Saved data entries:

>>

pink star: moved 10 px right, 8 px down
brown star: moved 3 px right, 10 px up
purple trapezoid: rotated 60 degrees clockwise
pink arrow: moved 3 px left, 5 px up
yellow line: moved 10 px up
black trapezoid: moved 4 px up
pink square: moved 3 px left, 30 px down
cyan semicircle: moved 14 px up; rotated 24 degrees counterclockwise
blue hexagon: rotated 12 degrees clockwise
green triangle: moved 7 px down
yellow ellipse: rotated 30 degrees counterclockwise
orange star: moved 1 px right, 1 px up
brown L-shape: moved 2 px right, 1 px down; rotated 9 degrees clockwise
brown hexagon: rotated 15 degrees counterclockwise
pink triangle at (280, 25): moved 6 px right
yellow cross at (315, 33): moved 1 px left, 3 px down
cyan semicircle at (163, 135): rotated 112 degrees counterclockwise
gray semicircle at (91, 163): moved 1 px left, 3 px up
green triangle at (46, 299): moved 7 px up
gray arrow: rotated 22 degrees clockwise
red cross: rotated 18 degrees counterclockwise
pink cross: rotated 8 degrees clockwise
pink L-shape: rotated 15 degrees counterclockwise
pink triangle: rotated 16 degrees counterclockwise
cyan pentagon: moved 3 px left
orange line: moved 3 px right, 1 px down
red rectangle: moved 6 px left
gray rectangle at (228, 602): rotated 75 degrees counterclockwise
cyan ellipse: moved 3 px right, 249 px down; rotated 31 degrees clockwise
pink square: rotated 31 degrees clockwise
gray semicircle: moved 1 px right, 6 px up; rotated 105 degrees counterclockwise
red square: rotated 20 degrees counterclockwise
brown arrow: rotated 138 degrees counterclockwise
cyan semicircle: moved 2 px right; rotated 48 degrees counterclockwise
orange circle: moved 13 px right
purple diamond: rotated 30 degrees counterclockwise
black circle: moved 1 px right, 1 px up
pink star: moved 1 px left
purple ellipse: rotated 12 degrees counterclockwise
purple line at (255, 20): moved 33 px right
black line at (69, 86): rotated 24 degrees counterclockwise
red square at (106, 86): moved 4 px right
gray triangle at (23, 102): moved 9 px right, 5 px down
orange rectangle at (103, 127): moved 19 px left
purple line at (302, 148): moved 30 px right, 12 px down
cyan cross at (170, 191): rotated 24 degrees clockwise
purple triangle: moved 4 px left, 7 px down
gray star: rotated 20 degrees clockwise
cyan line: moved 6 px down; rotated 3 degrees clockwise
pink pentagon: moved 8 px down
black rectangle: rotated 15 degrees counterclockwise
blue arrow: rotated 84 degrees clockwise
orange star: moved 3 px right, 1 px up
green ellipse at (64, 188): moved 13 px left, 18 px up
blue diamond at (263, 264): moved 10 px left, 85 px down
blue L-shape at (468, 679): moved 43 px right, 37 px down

<<

• **What to do**
Render the entries above as a numbered list, leaving out any blank lines.

• **The answer**
1. pink star: moved 10 px right, 8 px down
2. brown star: moved 3 px right, 10 px up
3. purple trapezoid: rotated 60 degrees clockwise
4. pink arrow: moved 3 px left, 5 px up
5. yellow line: moved 10 px up
6. black trapezoid: moved 4 px up
7. pink square: moved 3 px left, 30 px down
8. cyan semicircle: moved 14 px up; rotated 24 degrees counterclockwise
9. blue hexagon: rotated 12 degrees clockwise
10. green triangle: moved 7 px down
11. yellow ellipse: rotated 30 degrees counterclockwise
12. orange star: moved 1 px right, 1 px up
13. brown L-shape: moved 2 px right, 1 px down; rotated 9 degrees clockwise
14. brown hexagon: rotated 15 degrees counterclockwise
15. pink triangle at (280, 25): moved 6 px right
16. yellow cross at (315, 33): moved 1 px left, 3 px down
17. cyan semicircle at (163, 135): rotated 112 degrees counterclockwise
18. gray semicircle at (91, 163): moved 1 px left, 3 px up
19. green triangle at (46, 299): moved 7 px up
20. gray arrow: rotated 22 degrees clockwise
21. red cross: rotated 18 degrees counterclockwise
22. pink cross: rotated 8 degrees clockwise
23. pink L-shape: rotated 15 degrees counterclockwise
24. pink triangle: rotated 16 degrees counterclockwise
25. cyan pentagon: moved 3 px left
26. orange line: moved 3 px right, 1 px down
27. red rectangle: moved 6 px left
28. gray rectangle at (228, 602): rotated 75 degrees counterclockwise
29. cyan ellipse: moved 3 px right, 249 px down; rotated 31 degrees clockwise
30. pink square: rotated 31 degrees clockwise
31. gray semicircle: moved 1 px right, 6 px up; rotated 105 degrees counterclockwise
32. red square: rotated 20 degrees counterclockwise
33. brown arrow: rotated 138 degrees counterclockwise
34. cyan semicircle: moved 2 px right; rotated 48 degrees counterclockwise
35. orange circle: moved 13 px right
36. purple diamond: rotated 30 degrees counterclockwise
37. black circle: moved 1 px right, 1 px up
38. pink star: moved 1 px left
39. purple ellipse: rotated 12 degrees counterclockwise
40. purple line at (255, 20): moved 33 px right
41. black line at (69, 86): rotated 24 degrees counterclockwise
42. red square at (106, 86): moved 4 px right
43. gray triangle at (23, 102): moved 9 px right, 5 px down
44. orange rectangle at (103, 127): moved 19 px left
45. purple line at (302, 148): moved 30 px right, 12 px down
46. cyan cross at (170, 191): rotated 24 degrees clockwise
47. purple triangle: moved 4 px left, 7 px down
48. gray star: rotated 20 degrees clockwise
49. cyan line: moved 6 px down; rotated 3 degrees clockwise
50. pink pentagon: moved 8 px down
51. black rectangle: rotated 15 degrees counterclockwise
52. blue arrow: rotated 84 degrees clockwise
53. orange star: moved 3 px right, 1 px up
54. green ellipse at (64, 188): moved 13 px left, 18 px up
55. blue diamond at (263, 264): moved 10 px left, 85 px down
56. blue L-shape at (468, 679): moved 43 px right, 37 px down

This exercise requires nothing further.